*** Material for this task ***

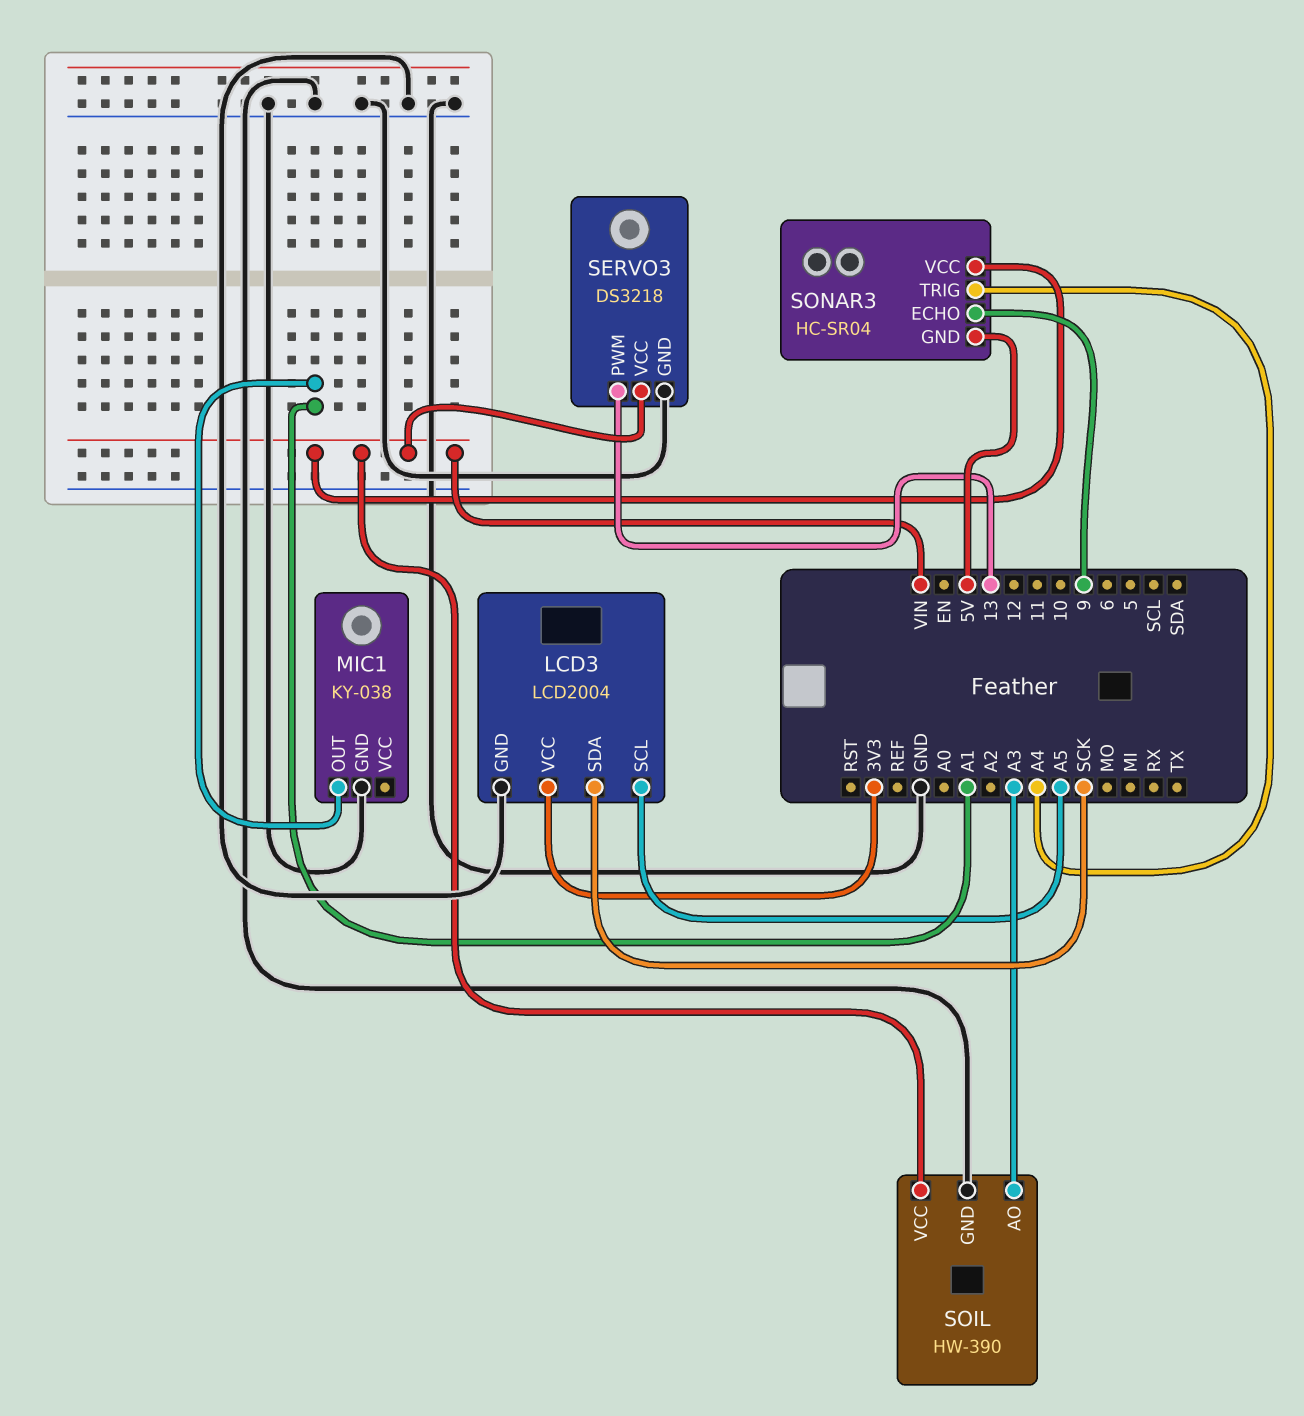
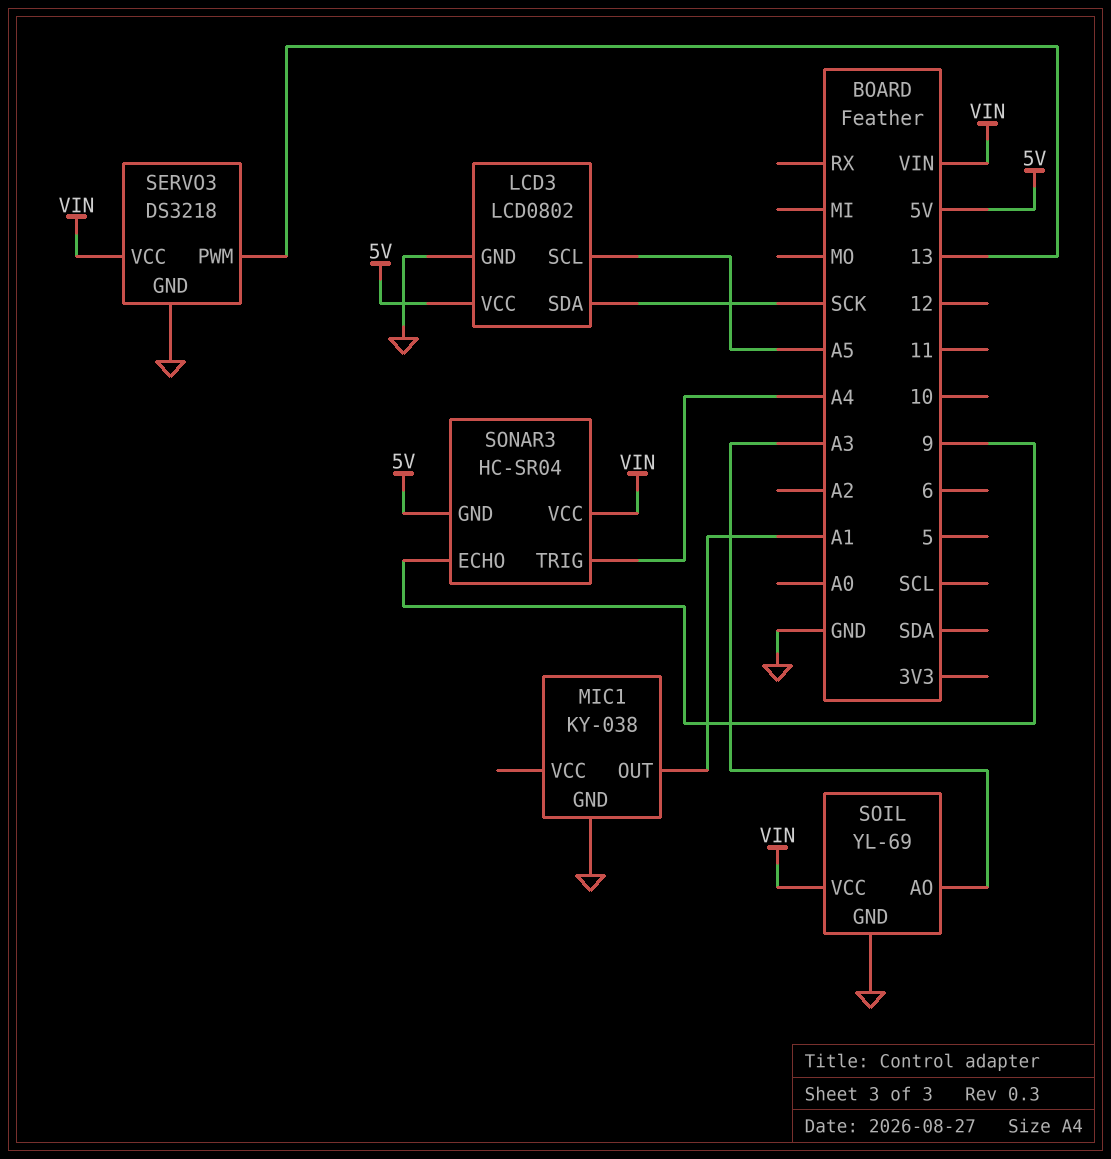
LCD3: LCD2004 -> LCD0802
LCD3 pin VCC: 3V3 -> 5V
SOIL: HW-390 -> YL-69

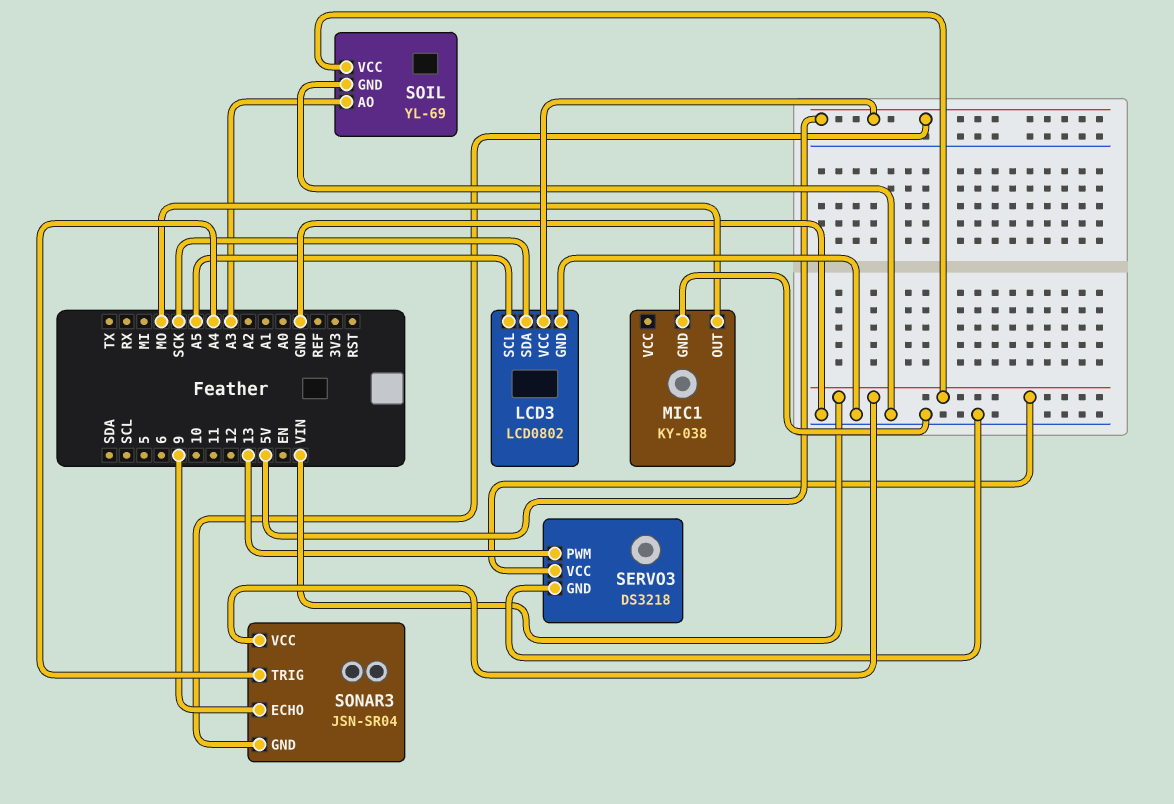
MIC1 pin OUT: A1 -> MO
SONAR3: HC-SR04 -> JSN-SR04

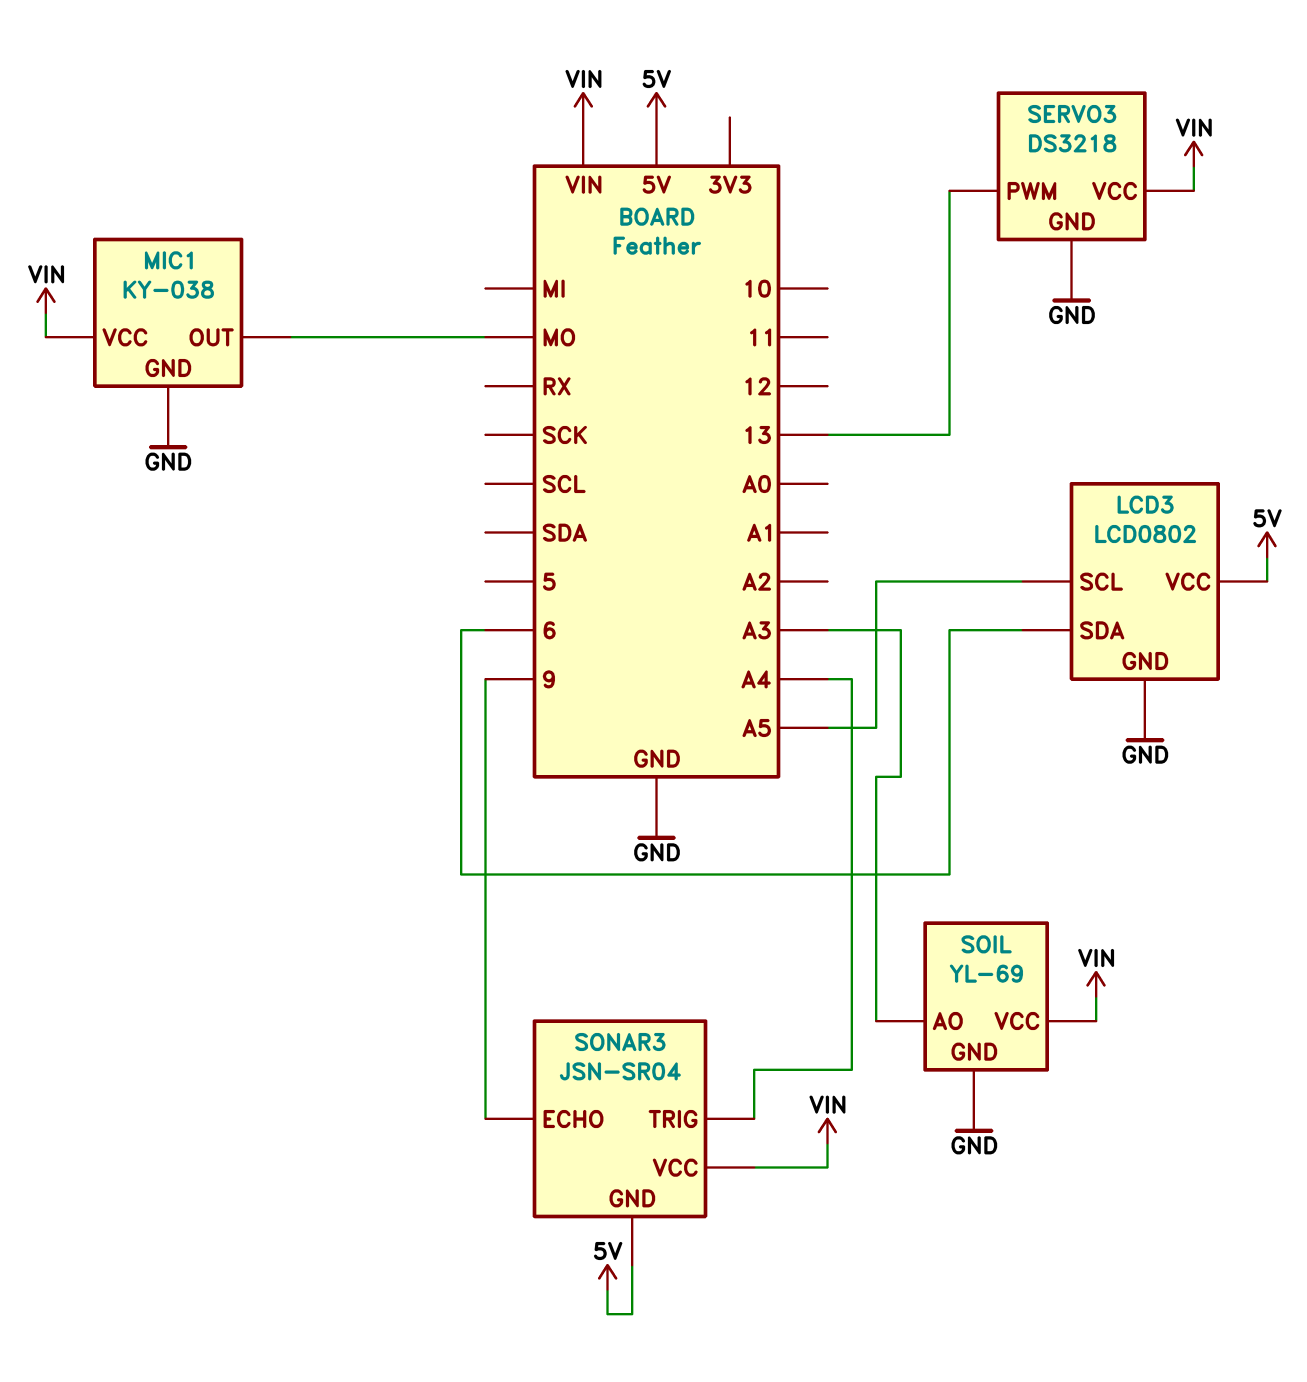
LCD3 pin SDA: SCK -> 6
MIC1 pin VCC: none -> VIN

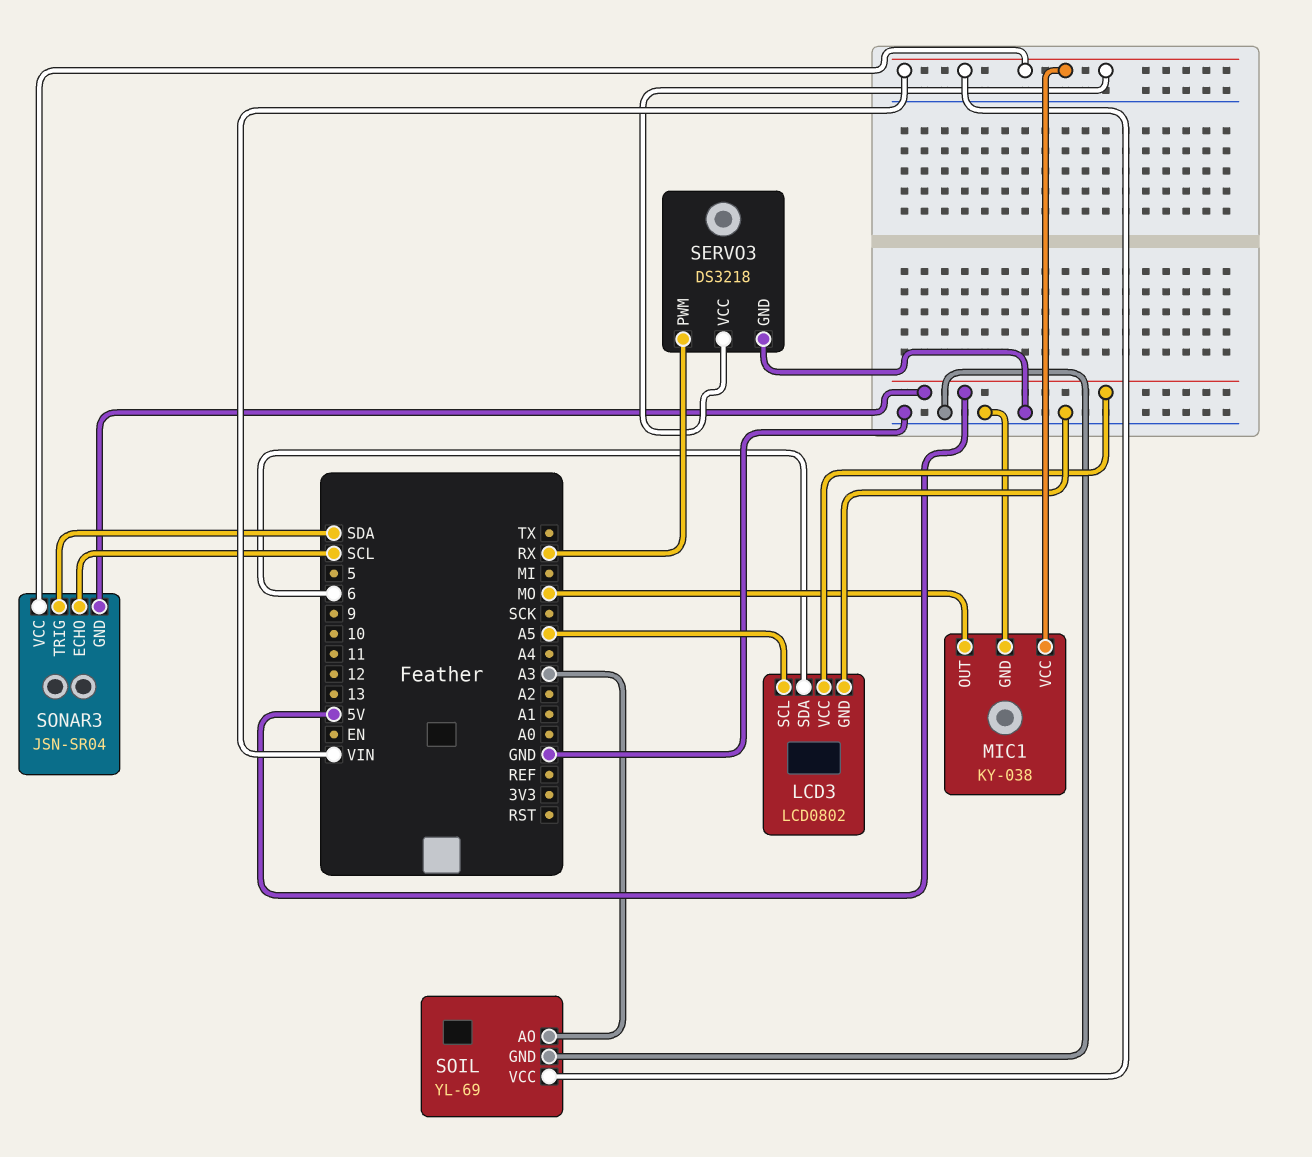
SERVO3 pin PWM: 13 -> RX
SONAR3 pin ECHO: 9 -> SCL
SONAR3 pin TRIG: A4 -> SDA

*** End of Material for this task ***

**Task item**
A verbatim copy is needed of the lines running from the line with "MIC1 pin OUT: A1 -> MO" to the end of the data above, both included. Keep the pictures out of it.

**Reply**
MIC1 pin OUT: A1 -> MO
SONAR3: HC-SR04 -> JSN-SR04

LCD3 pin SDA: SCK -> 6
MIC1 pin VCC: none -> VIN

SERVO3 pin PWM: 13 -> RX
SONAR3 pin ECHO: 9 -> SCL
SONAR3 pin TRIG: A4 -> SDA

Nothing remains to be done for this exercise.